(Data extracted from a collection)

○ ○ ○ ○ ○

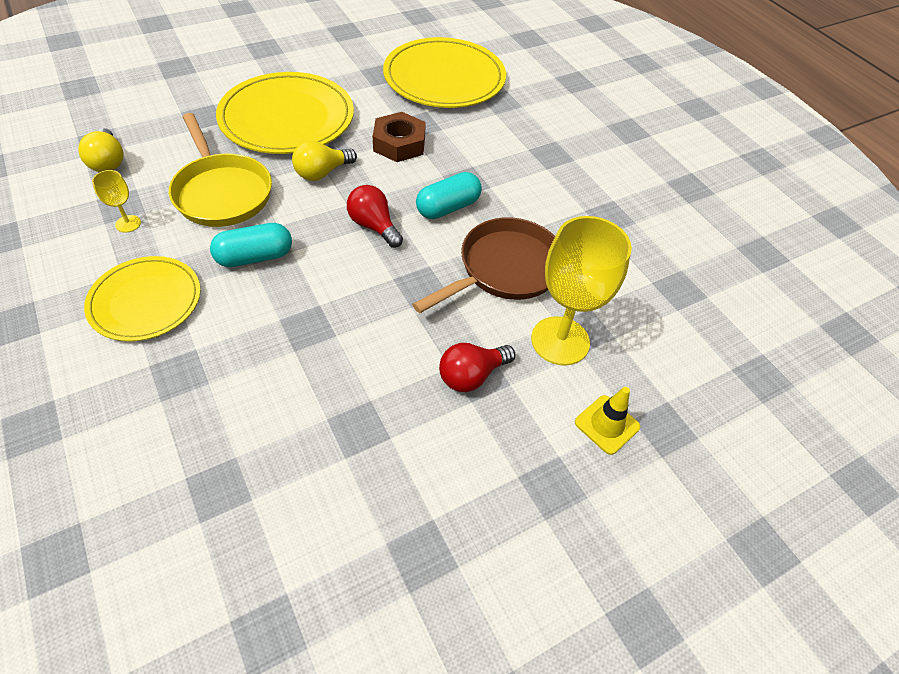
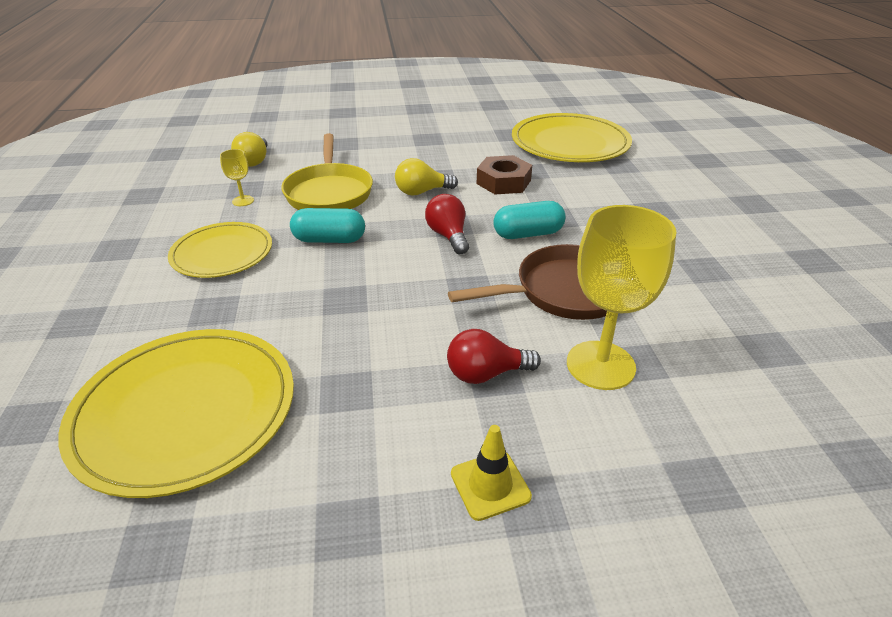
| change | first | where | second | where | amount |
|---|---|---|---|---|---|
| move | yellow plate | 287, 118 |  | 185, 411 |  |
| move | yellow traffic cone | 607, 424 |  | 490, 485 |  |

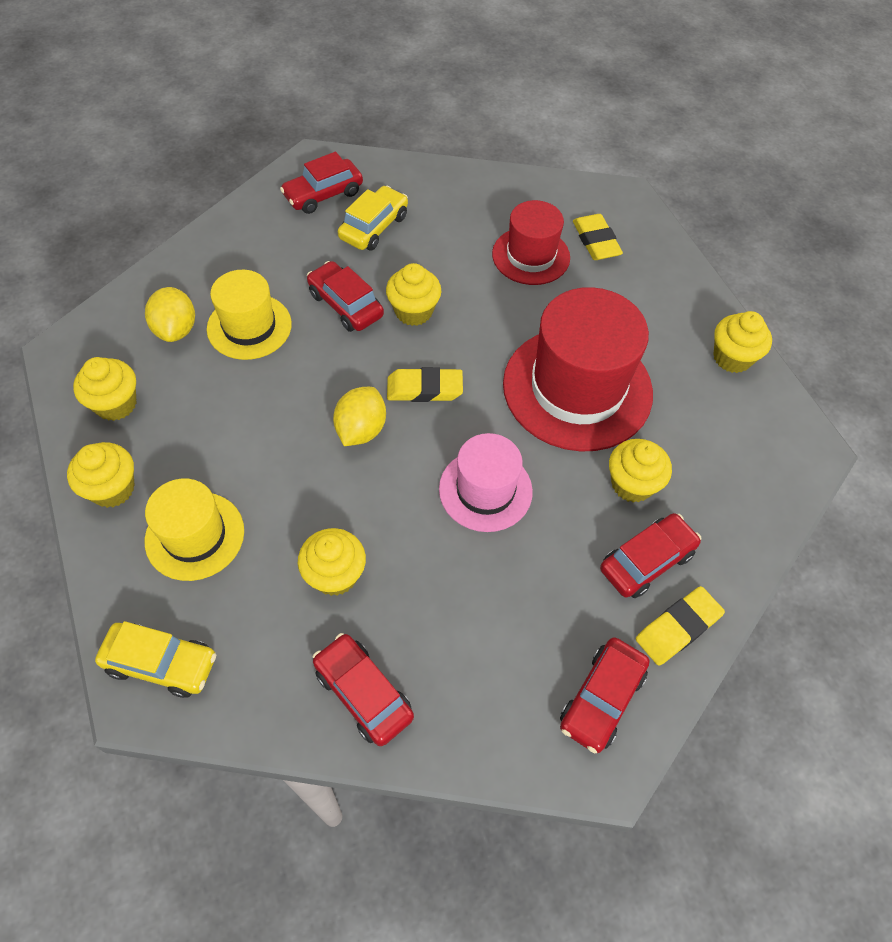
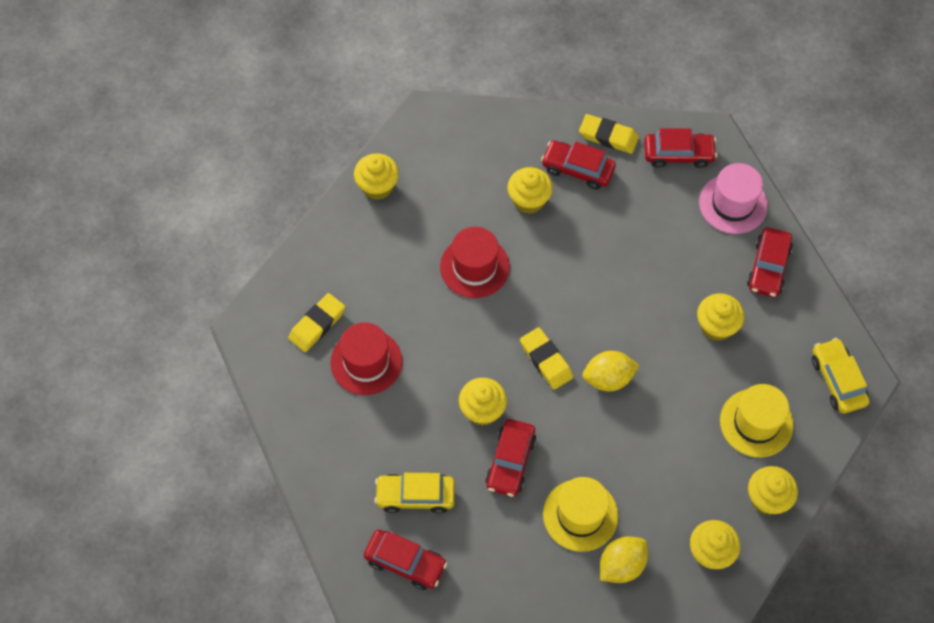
| change | first | where | second | where | amount |
|---|---|---|---|---|---|
| resize | red hat | 577, 388 |  | 474, 267 | x0.58 |
| move | pink hat | 485, 490 |  | 733, 204 |  |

○ ○ ○ ○ ○

> **Exercise prompt**
Your reply should repeat the entries above exactly, leaving the pictures out.

> **Answer box**
| change | first | where | second | where | amount |
|---|---|---|---|---|---|
| move | yellow plate | 287, 118 |  | 185, 411 |  |
| move | yellow traffic cone | 607, 424 |  | 490, 485 |  |

| change | first | where | second | where | amount |
|---|---|---|---|---|---|
| resize | red hat | 577, 388 |  | 474, 267 | x0.58 |
| move | pink hat | 485, 490 |  | 733, 204 |  |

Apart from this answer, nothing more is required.